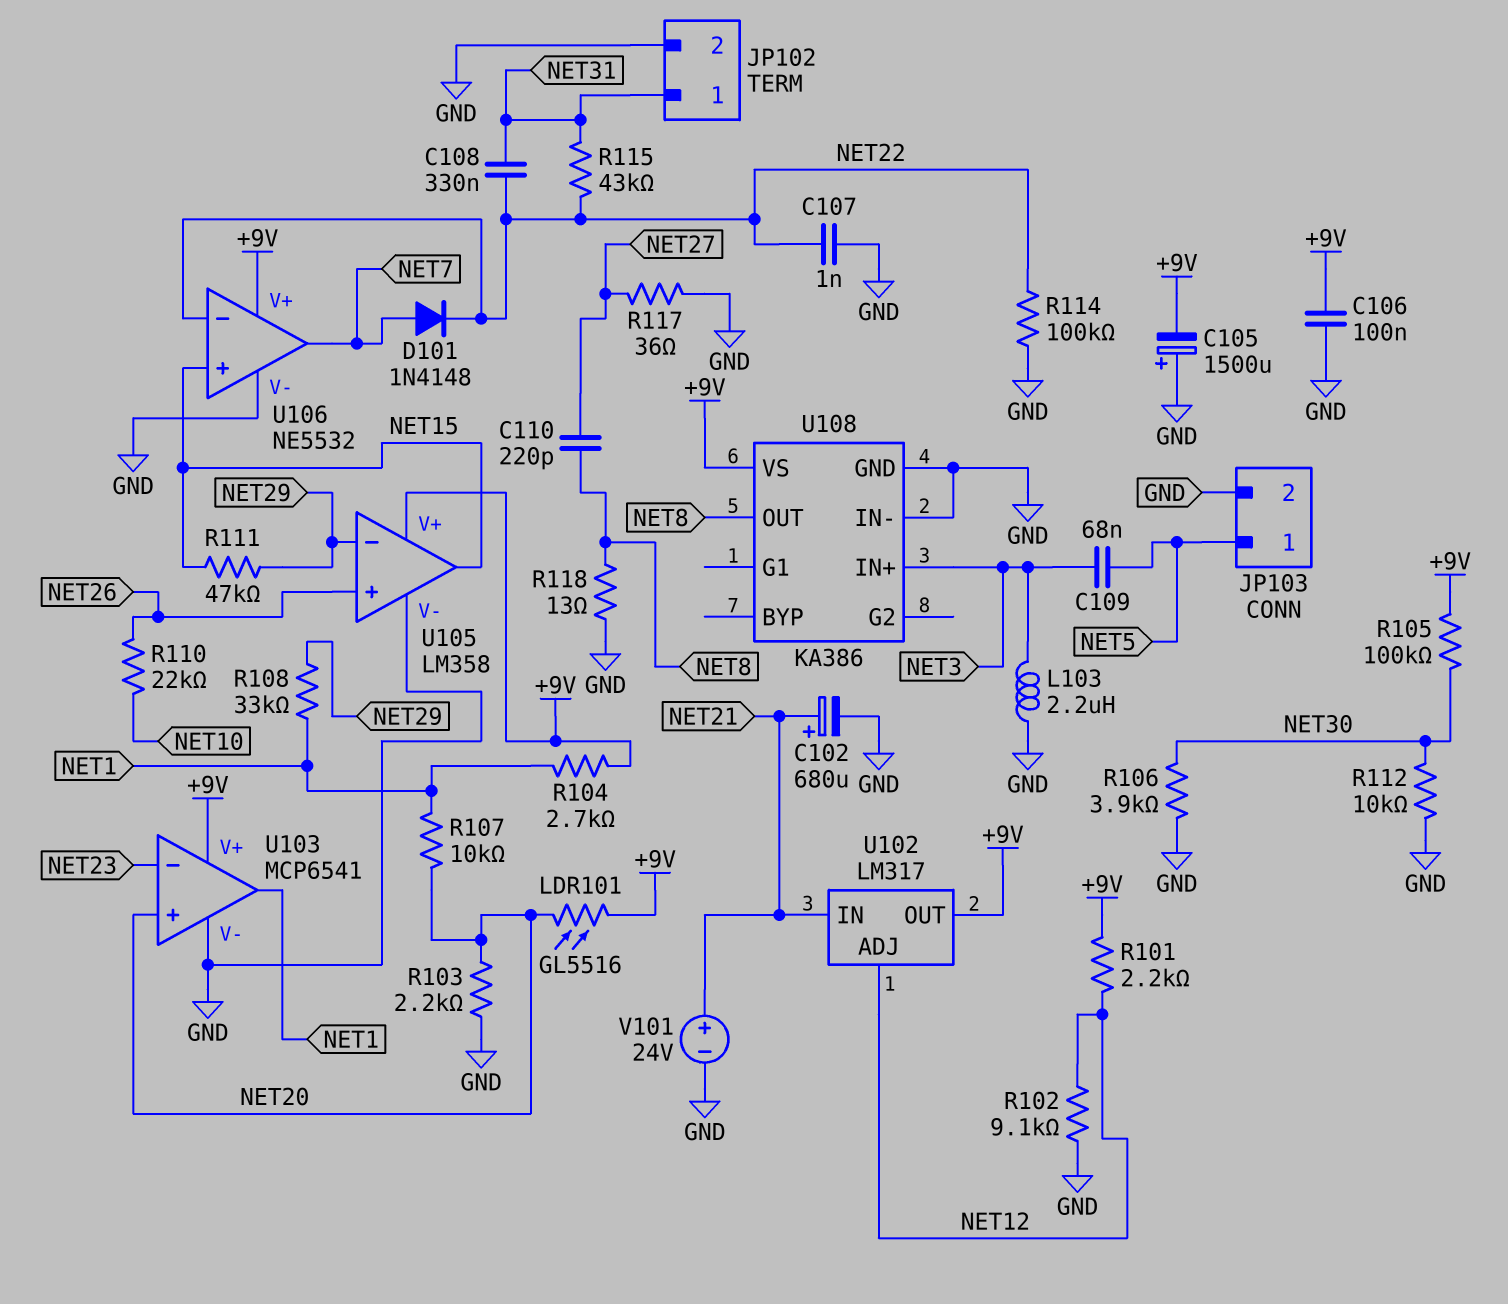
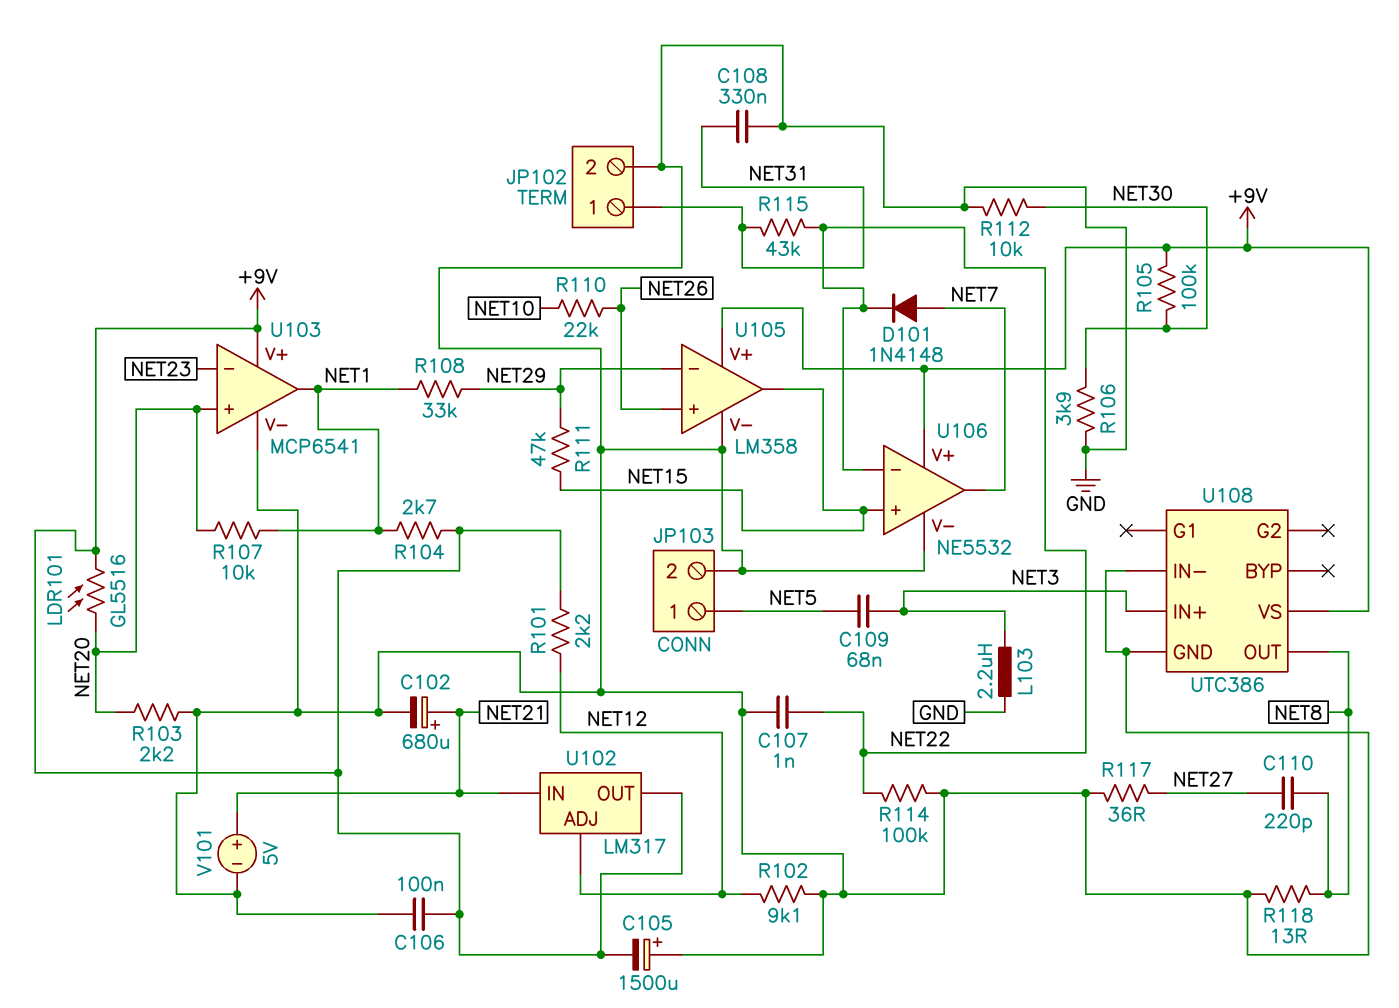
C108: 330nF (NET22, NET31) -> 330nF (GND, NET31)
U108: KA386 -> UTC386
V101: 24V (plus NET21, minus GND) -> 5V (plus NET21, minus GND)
-=-=-=-=-
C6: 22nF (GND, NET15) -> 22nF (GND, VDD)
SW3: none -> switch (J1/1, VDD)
-=-=-=-=-
Please give again the lines above between the line holding "U108: KA386 -> UTC386" and the line holding "V101: 24V (plus", inclusive, exactly as they are and with nothing added.

U108: KA386 -> UTC386
V101: 24V (plus NET21, minus GND) -> 5V (plus NET21, minus GND)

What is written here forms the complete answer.